DATASET RECORDS
• • • • •

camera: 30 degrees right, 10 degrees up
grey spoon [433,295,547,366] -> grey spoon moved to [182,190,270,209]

• • • • •

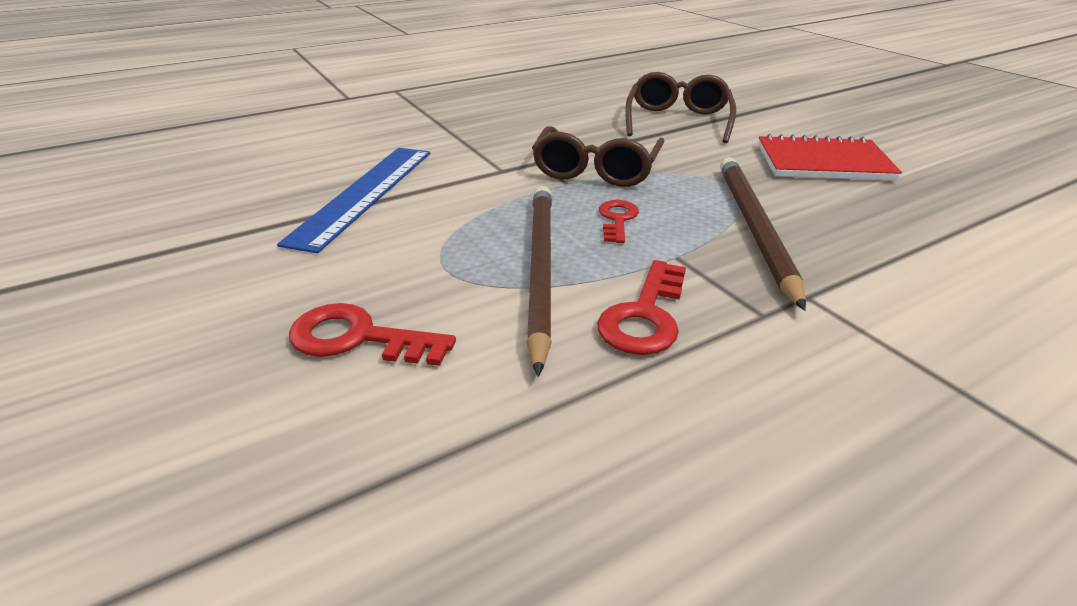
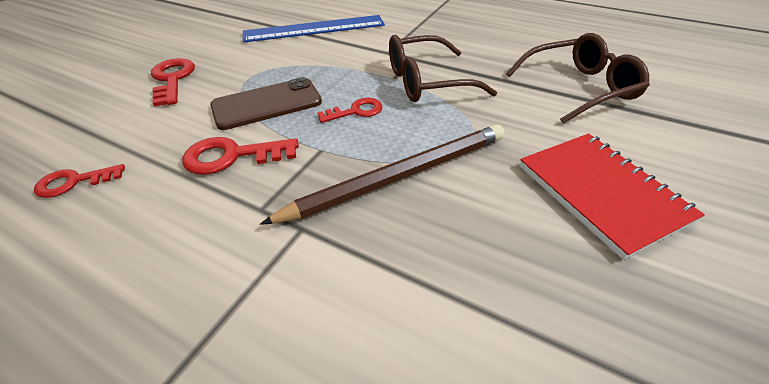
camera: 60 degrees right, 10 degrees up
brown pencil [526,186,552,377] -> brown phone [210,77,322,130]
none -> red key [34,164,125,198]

• • • • •

WORK INSTRUCTION
Reproduce exactly, and only, the part of the listing above that begins at the line with "brown pencil [526,186,552,377]" and goes on through the line with "none -> red key [34,164,125,198]".

EXERCISE ANSWER
brown pencil [526,186,552,377] -> brown phone [210,77,322,130]
none -> red key [34,164,125,198]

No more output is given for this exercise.